** PROBLEM REQUIREMENTS **
The lines to be copied are those below that contain "VEXT".

** MATERIAL SUPPLIED **
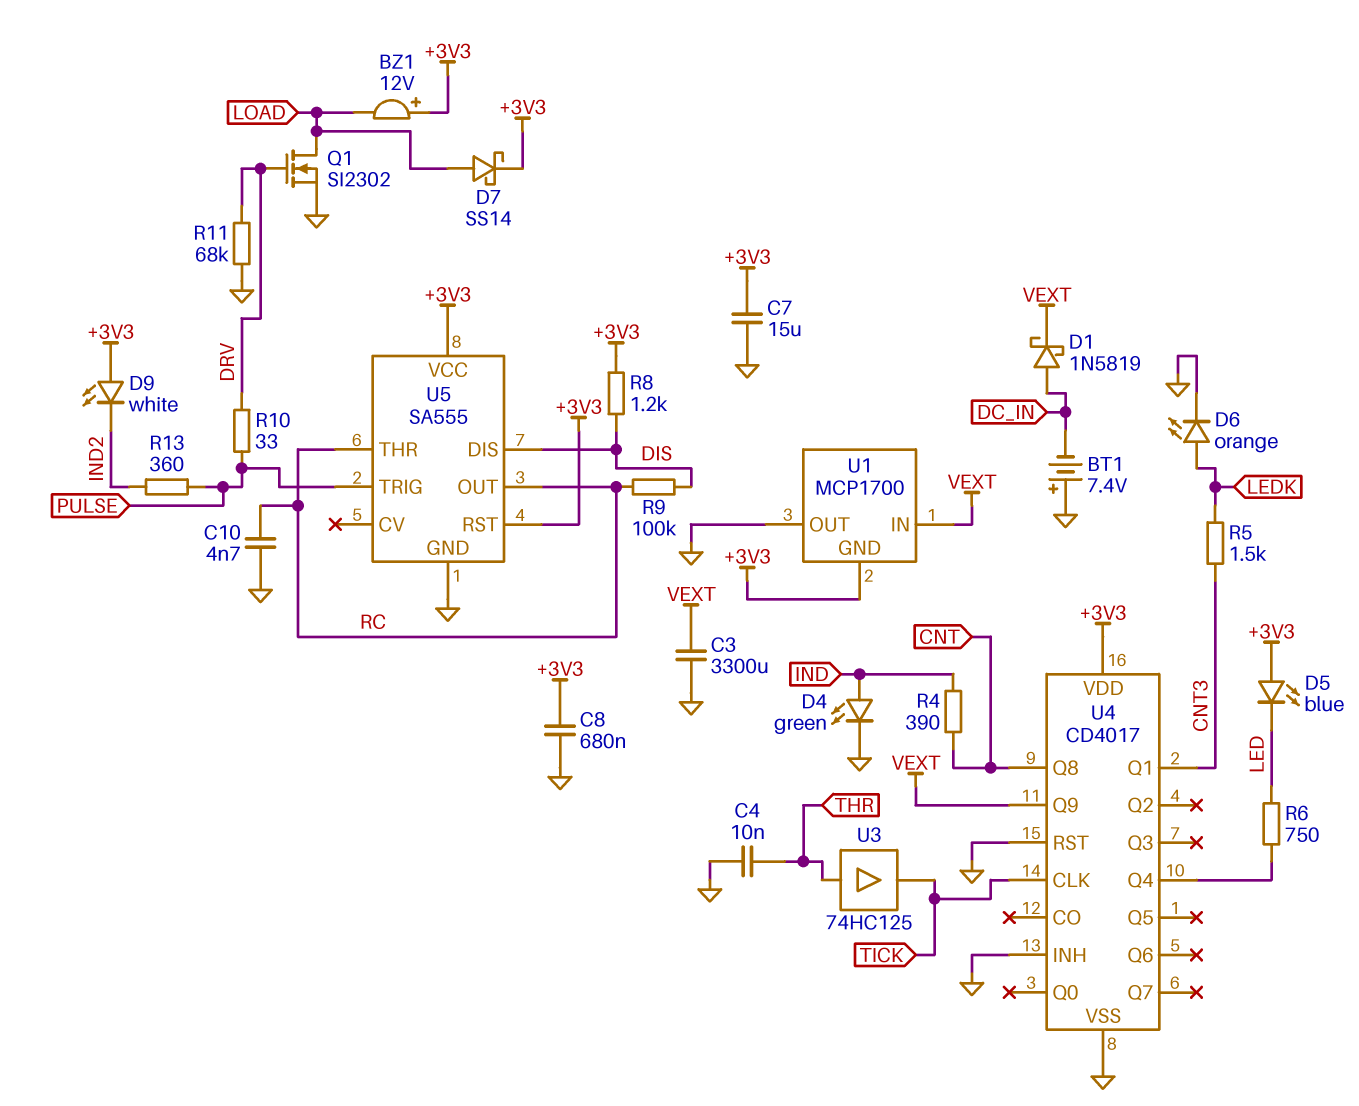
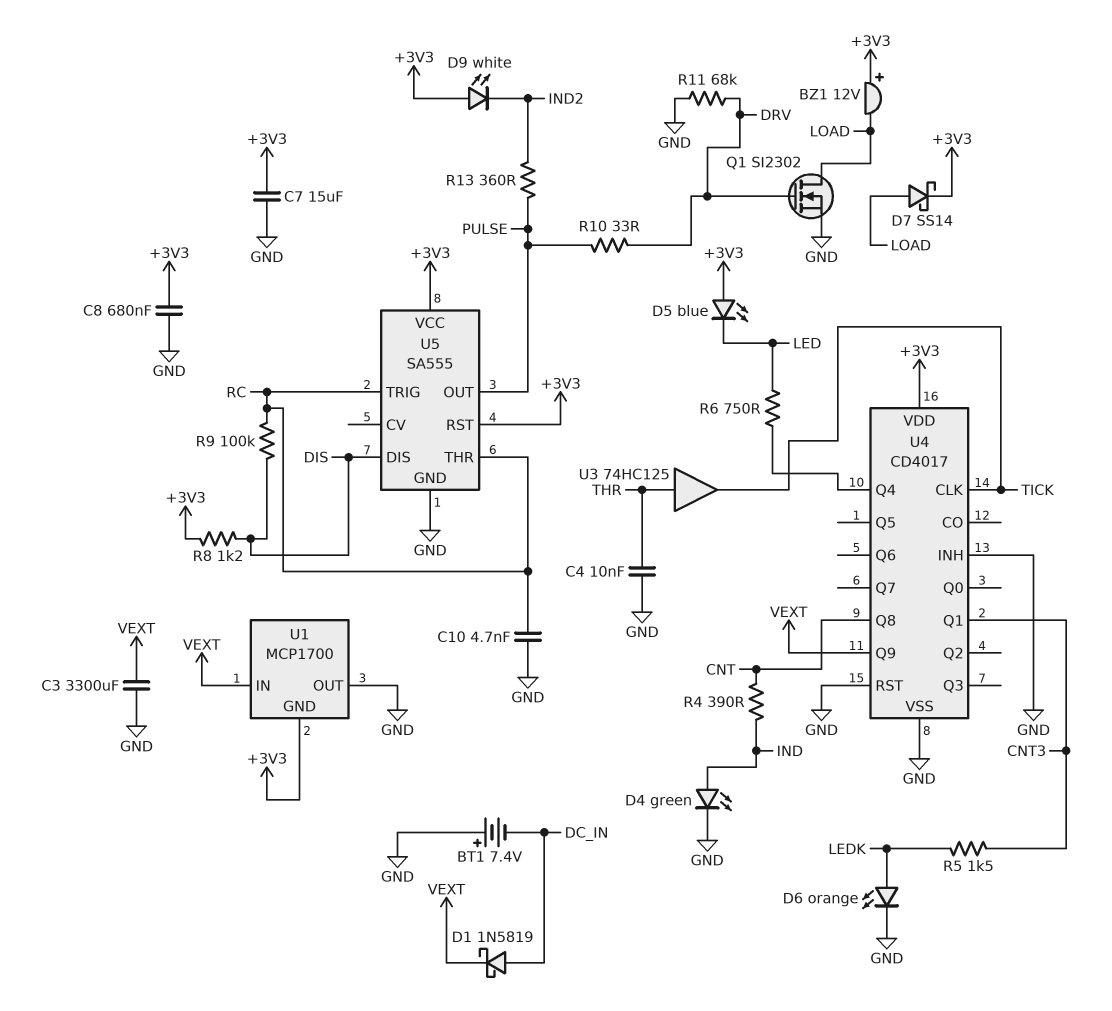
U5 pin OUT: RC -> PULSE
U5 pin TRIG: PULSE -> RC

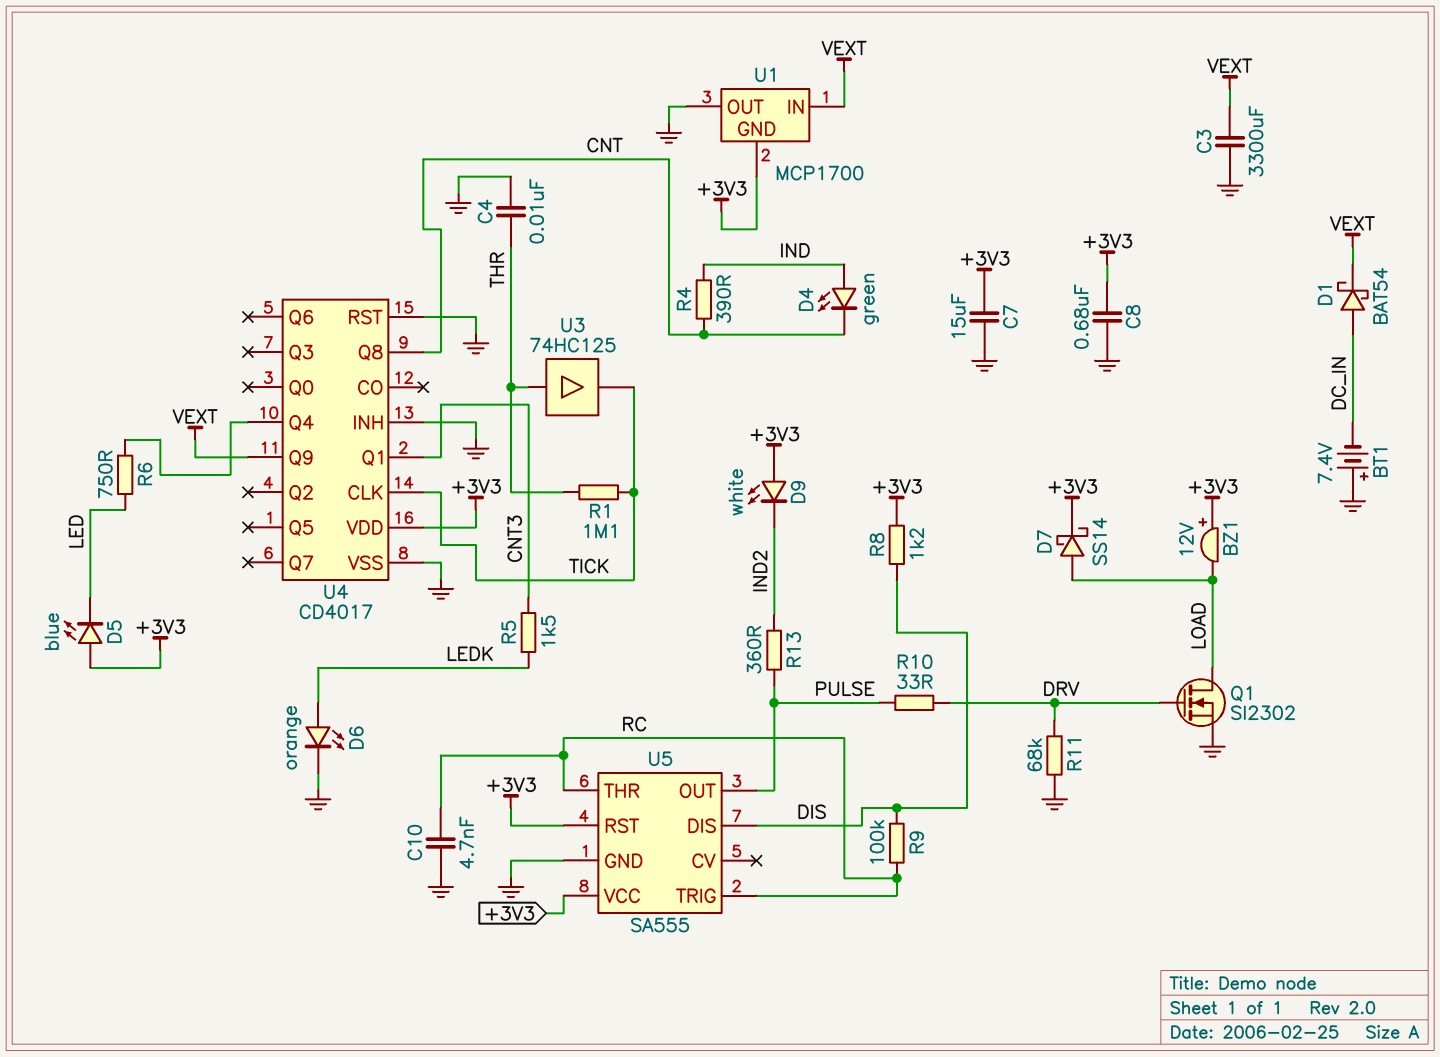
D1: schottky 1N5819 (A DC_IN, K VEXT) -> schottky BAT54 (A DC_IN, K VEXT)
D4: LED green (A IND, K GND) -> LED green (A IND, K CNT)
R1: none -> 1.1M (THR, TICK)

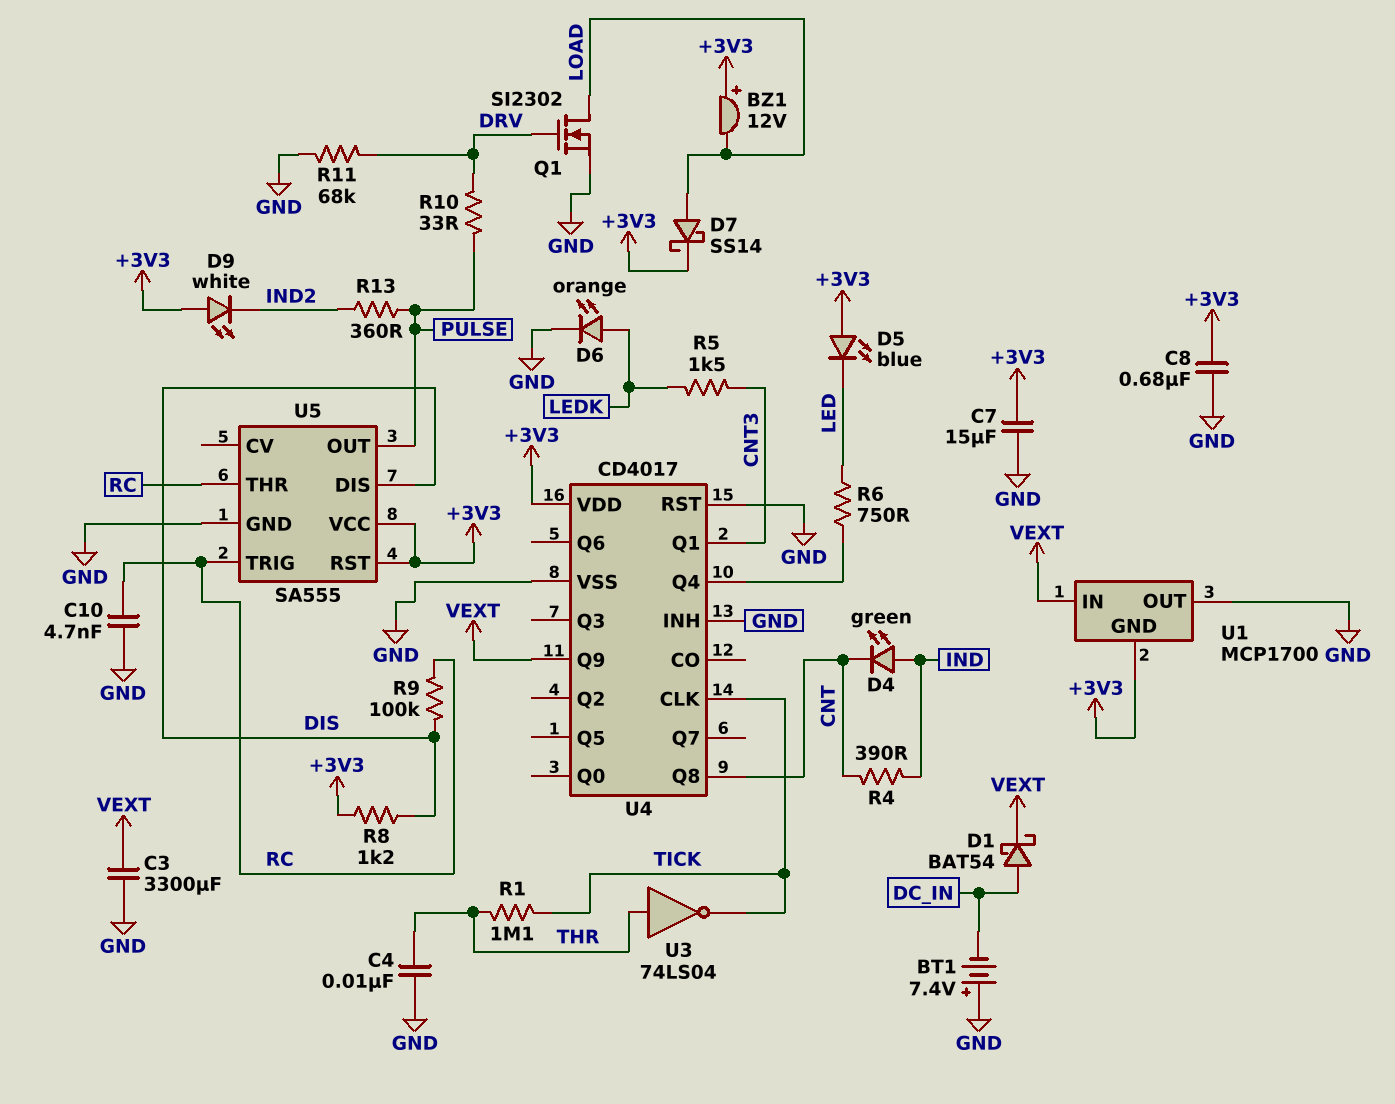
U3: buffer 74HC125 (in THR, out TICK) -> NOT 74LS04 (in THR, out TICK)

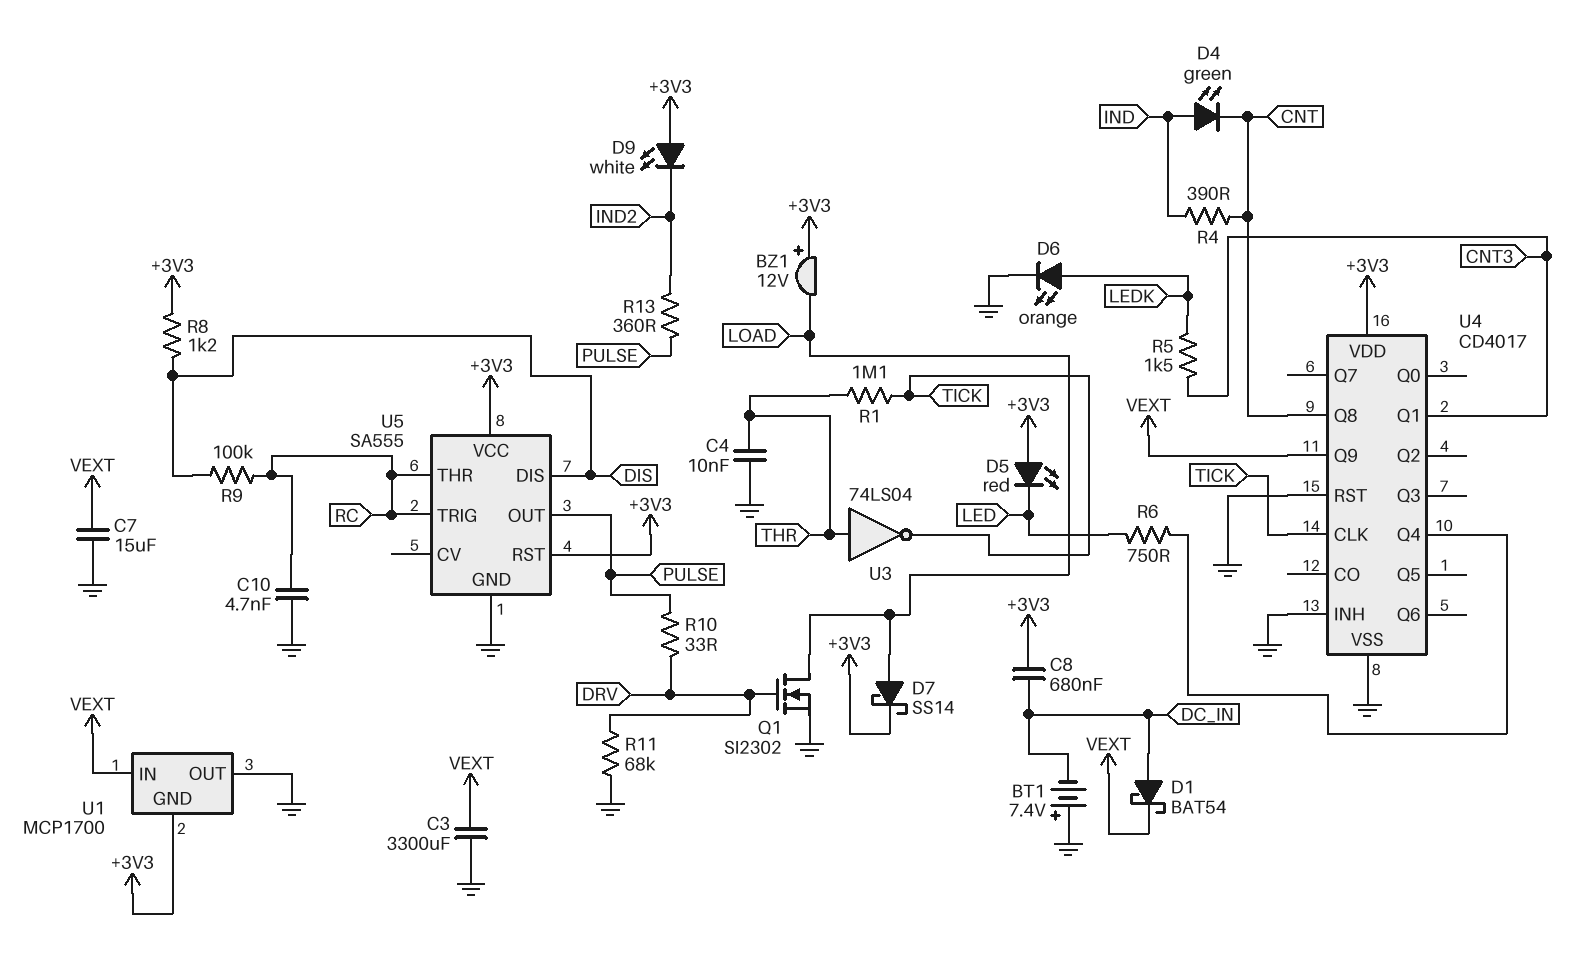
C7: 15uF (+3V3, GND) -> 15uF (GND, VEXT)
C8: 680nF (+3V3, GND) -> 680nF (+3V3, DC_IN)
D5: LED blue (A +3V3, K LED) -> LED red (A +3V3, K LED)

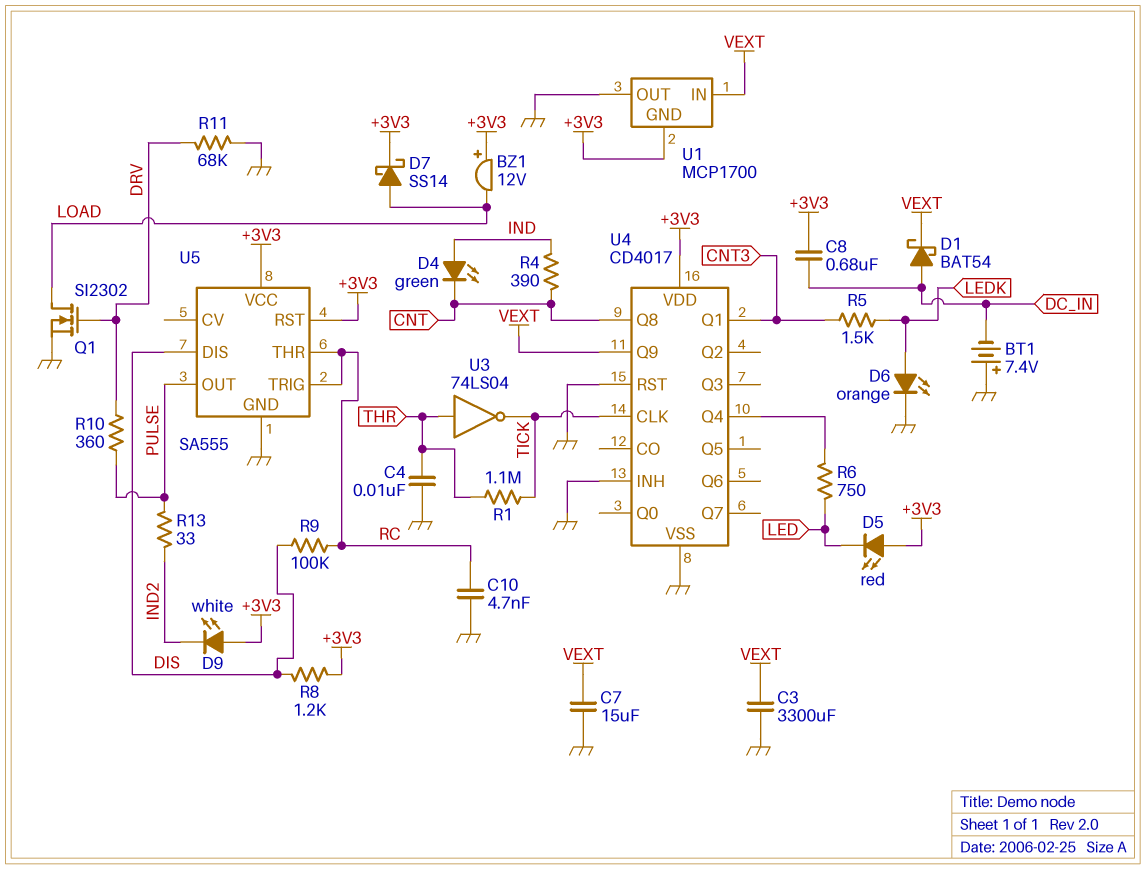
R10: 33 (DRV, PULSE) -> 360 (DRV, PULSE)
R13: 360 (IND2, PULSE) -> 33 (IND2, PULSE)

--

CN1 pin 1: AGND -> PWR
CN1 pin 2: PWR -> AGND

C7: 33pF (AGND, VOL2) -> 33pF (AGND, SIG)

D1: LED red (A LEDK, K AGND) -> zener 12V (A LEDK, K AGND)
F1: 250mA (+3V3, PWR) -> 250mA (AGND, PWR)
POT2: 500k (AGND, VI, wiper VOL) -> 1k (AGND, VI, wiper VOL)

** YOUR SOLUTION **
D1: schottky 1N5819 (A DC_IN, K VEXT) -> schottky BAT54 (A DC_IN, K VEXT)
C7: 15uF (+3V3, GND) -> 15uF (GND, VEXT)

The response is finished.